ABOUT THIS EXERCISE:
Scan the records for lines with the word "size", and copy every such line.

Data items
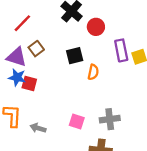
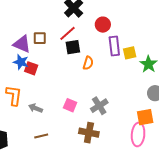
red line: (22, 23) -> (68, 33), moved
red circle: (96, 27) -> (103, 25), moved
brown square: (36, 49) -> (40, 38), turned 32
gray cross: (110, 119) -> (99, 106), turned -30

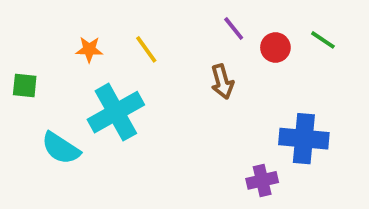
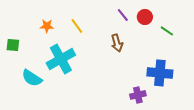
green line: (323, 40) -> (167, 31), moved
red circle: (275, 47) -> (145, 17), moved

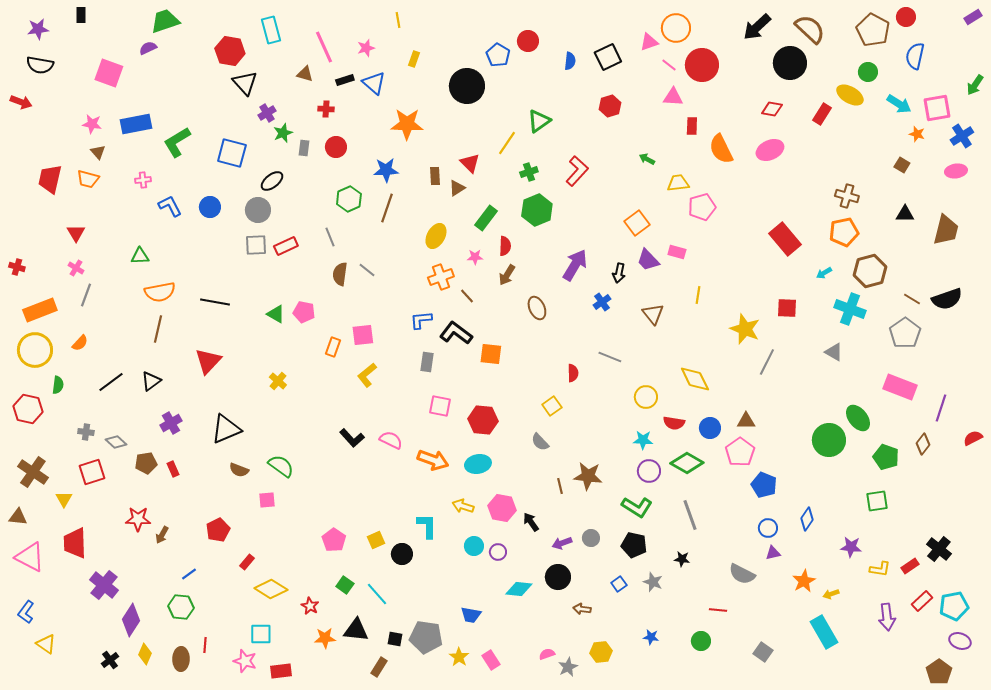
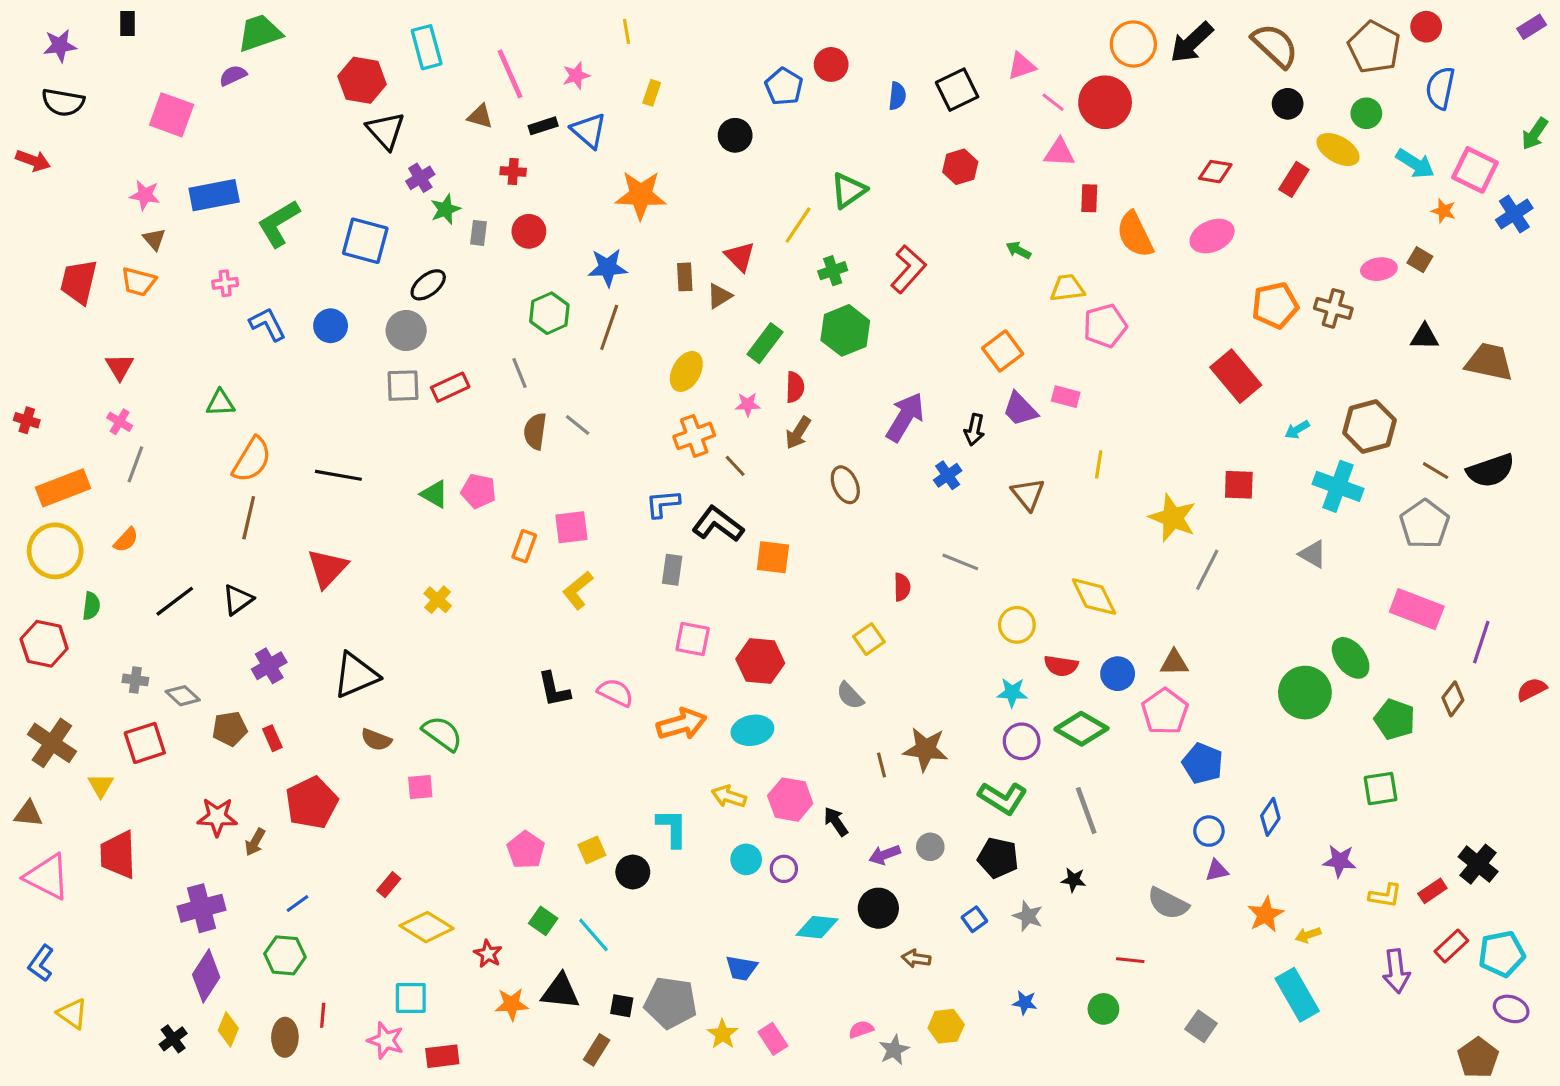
orange circle: (676, 28) -> (1133, 44), moved
black circle: (790, 63) -> (1288, 104), moved, size x0.6
black circle: (467, 86) -> (735, 135), size x0.6
pink square: (937, 108) -> (1475, 170), turned 36
pink ellipse: (956, 171) -> (1379, 269), moved
brown trapezoid: (946, 230) -> (1489, 362), turned -92
orange pentagon: (844, 232) -> (1275, 305), moved
orange semicircle: (160, 292) -> (252, 460), turned -48
black L-shape: (352, 438) -> (554, 689), turned 30
orange arrow: (433, 460) -> (682, 724), turned -36
red pentagon: (218, 530) -> (312, 803), moved, size x1.4
purple cross: (104, 585) -> (201, 908), moved, turned 36

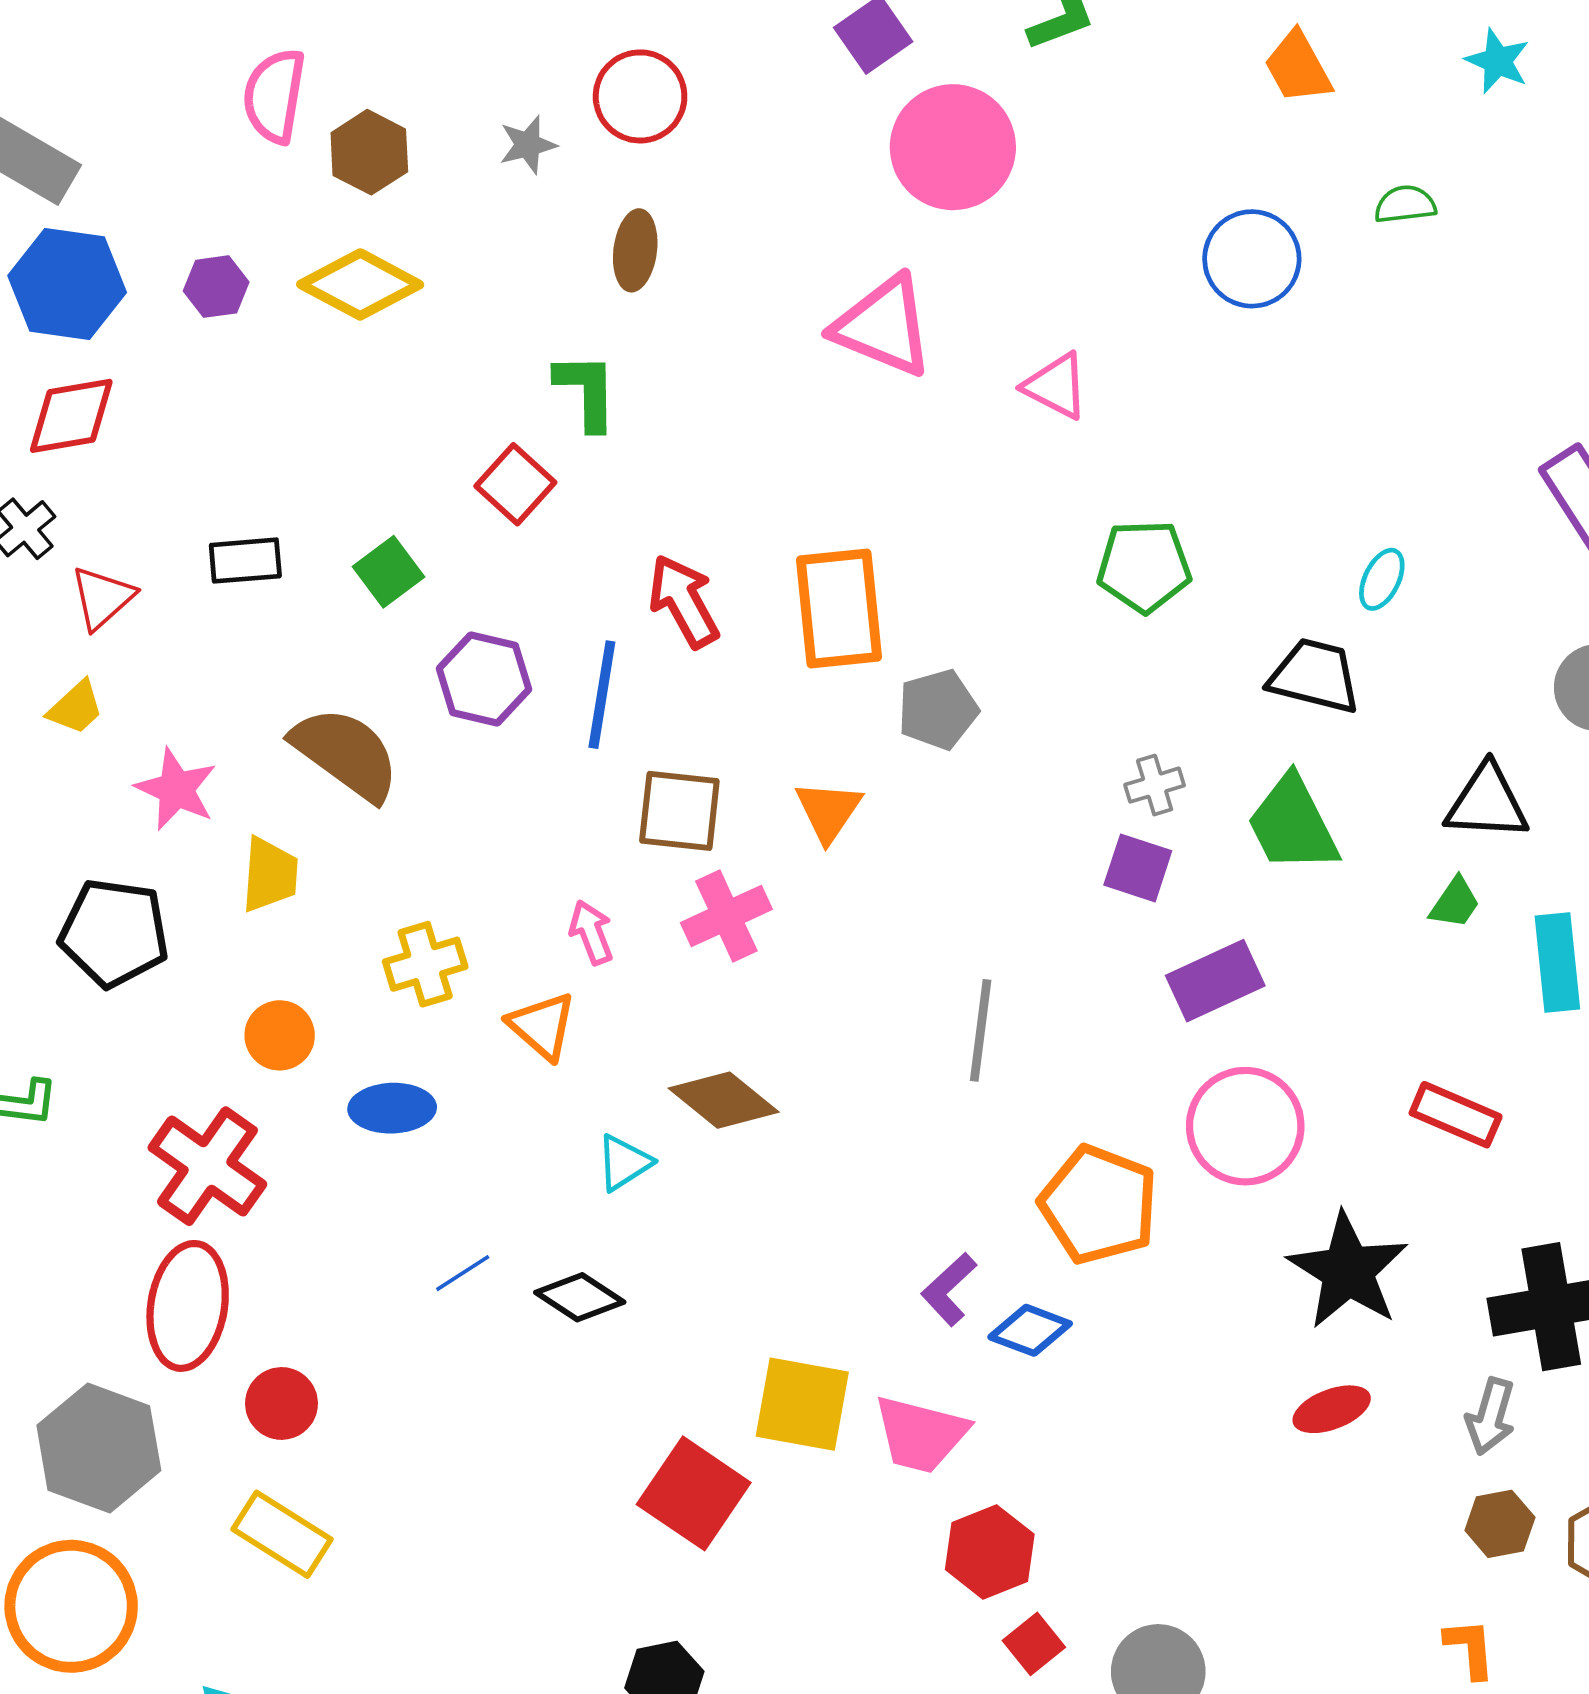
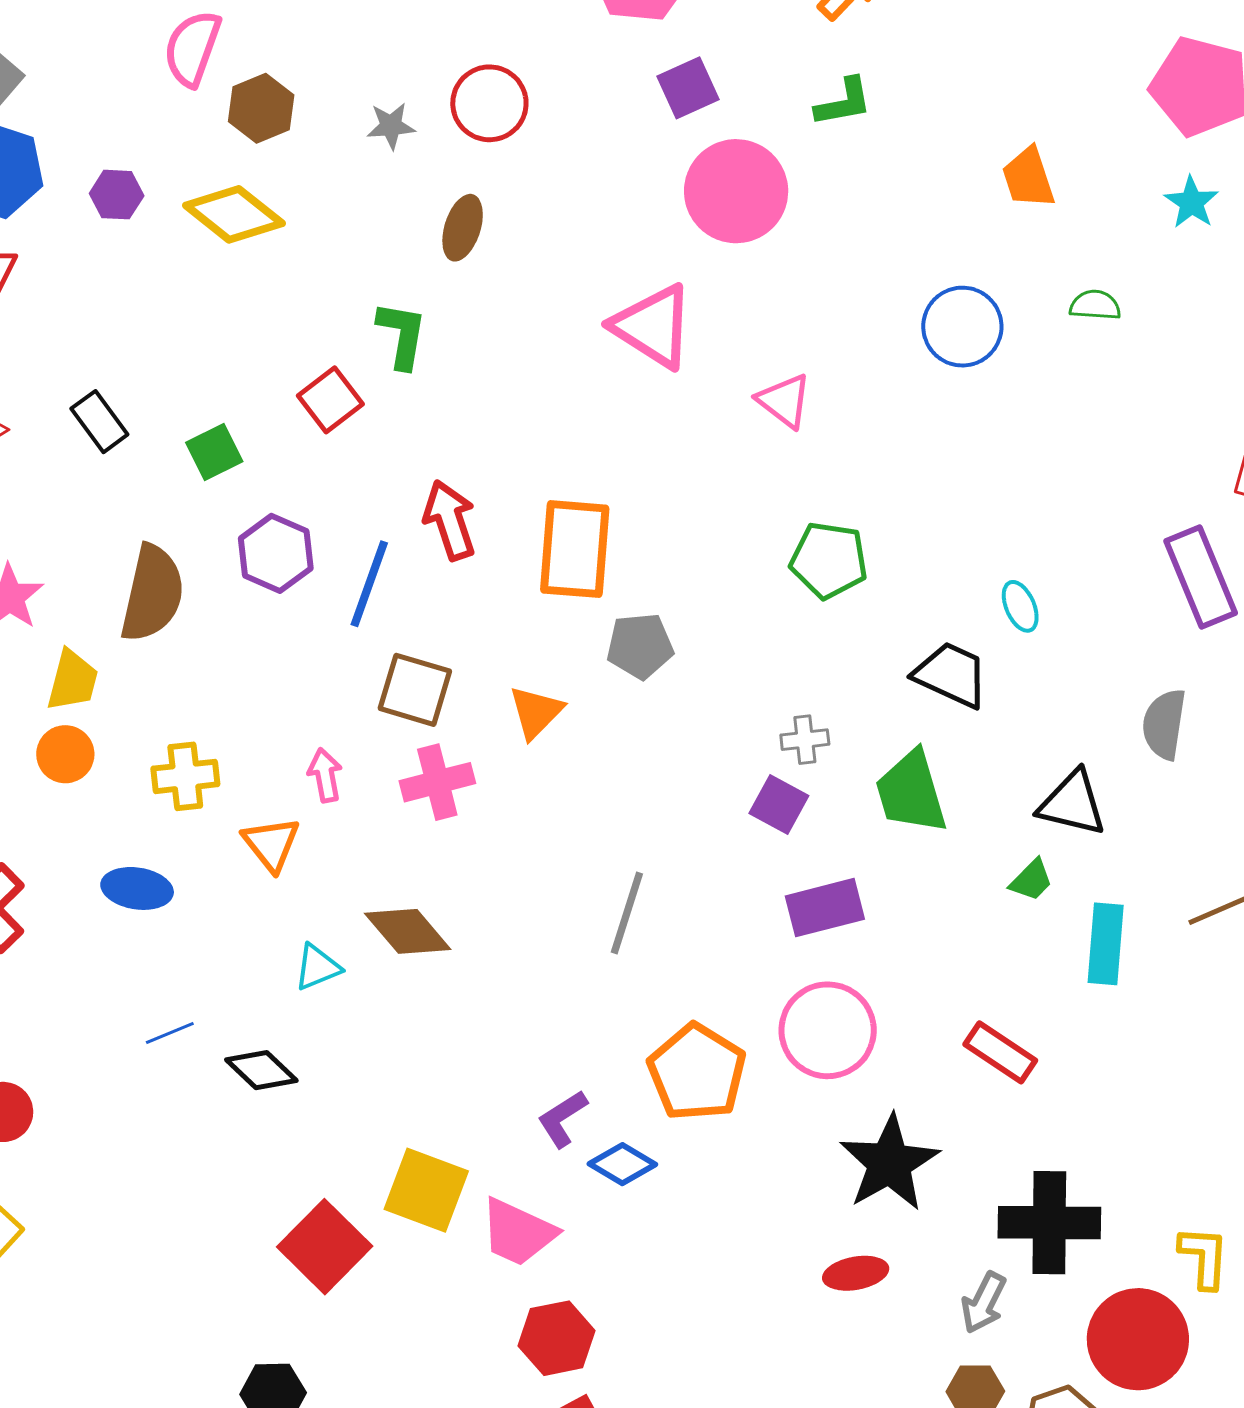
black rectangle: (245, 561) -> (99, 422), turned 48
cyan ellipse: (1382, 579) -> (1020, 606), turned -60
brown semicircle: (346, 754) -> (152, 593), turned 56
orange circle: (280, 1035) -> (65, 754), moved

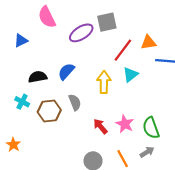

ANSWER SPACE:
black circle: (790, 63) -> (1288, 104), moved, size x0.6
black circle: (467, 86) -> (735, 135), size x0.6
red pentagon: (218, 530) -> (312, 803), moved, size x1.4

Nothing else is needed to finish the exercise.